**EXERCISE GOAL:** Images are not part of the copy; transcribe all the data exactly.

**RECORDED INFORMATION:**
◆ ◆ ◆

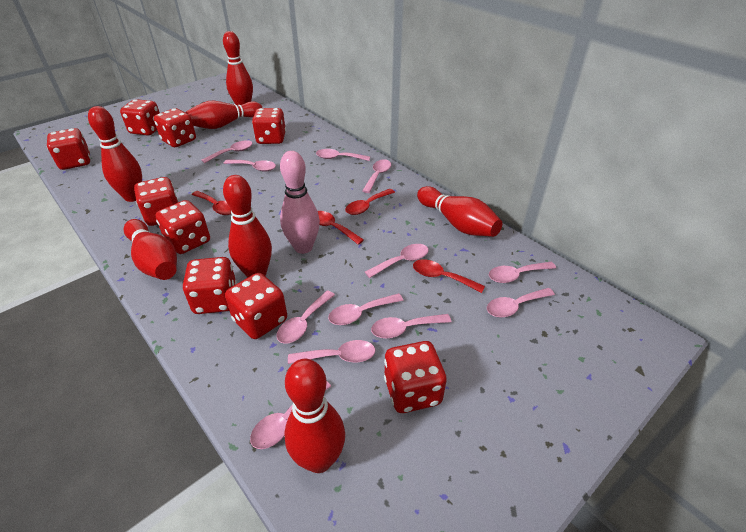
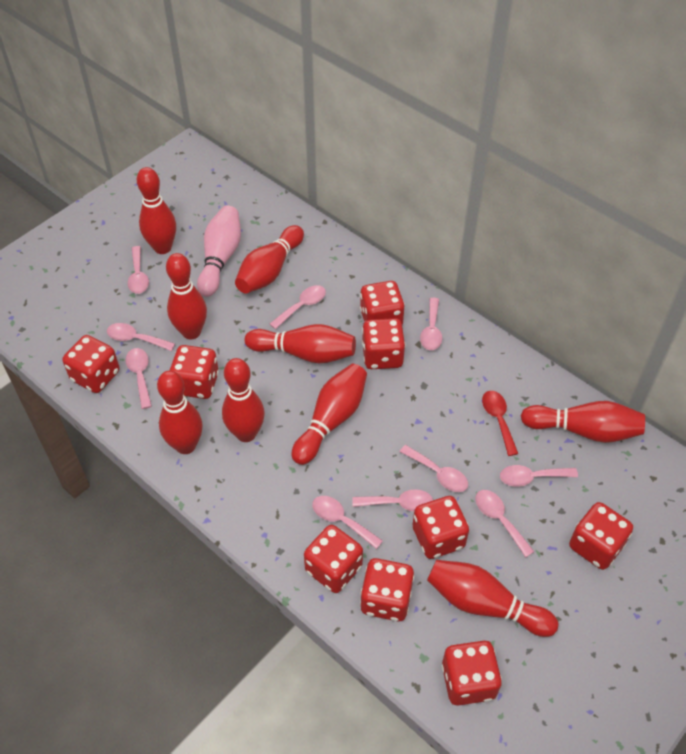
pink spoon: 12 -> 10
red bowling pin: 7 -> 9
red spoon: 4 -> 1

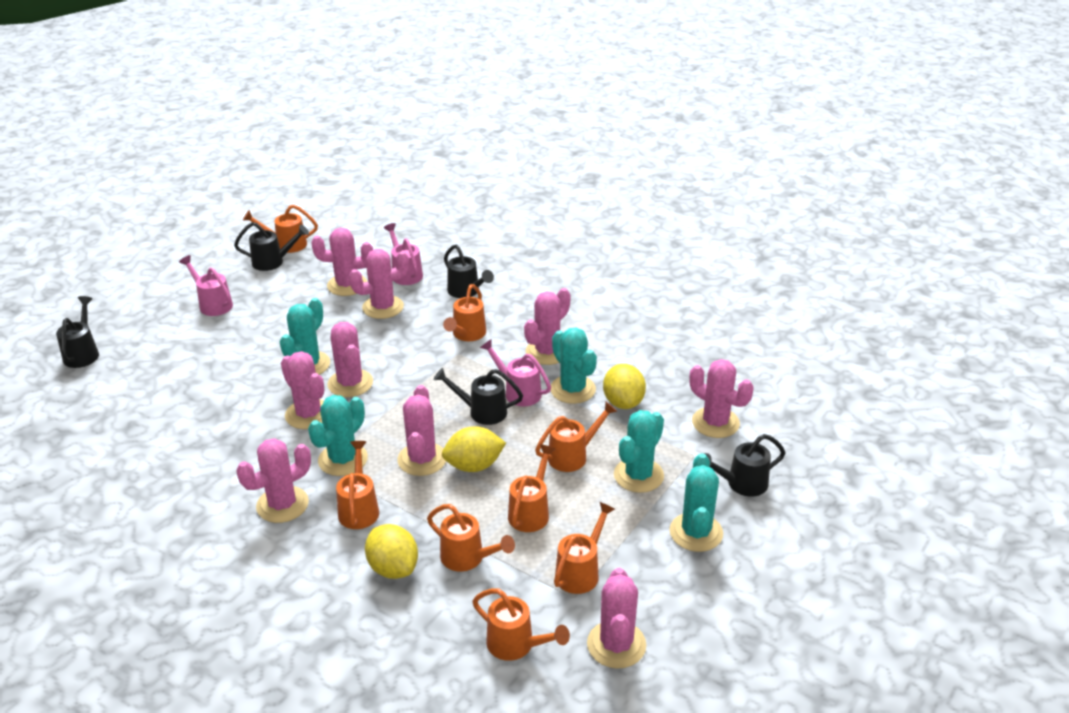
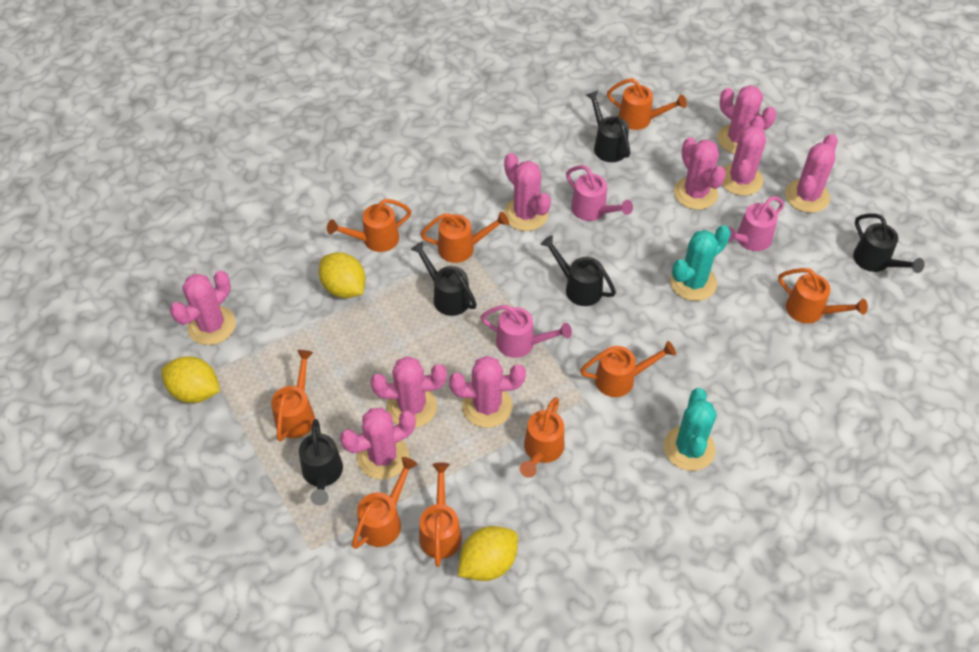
orange watering can: 8 -> 9
turquoise cactus: 5 -> 2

◆ ◆ ◆

**SOLUTION TO THIS TASK:**
pink spoon: 12 -> 10
red bowling pin: 7 -> 9
red spoon: 4 -> 1

orange watering can: 8 -> 9
turquoise cactus: 5 -> 2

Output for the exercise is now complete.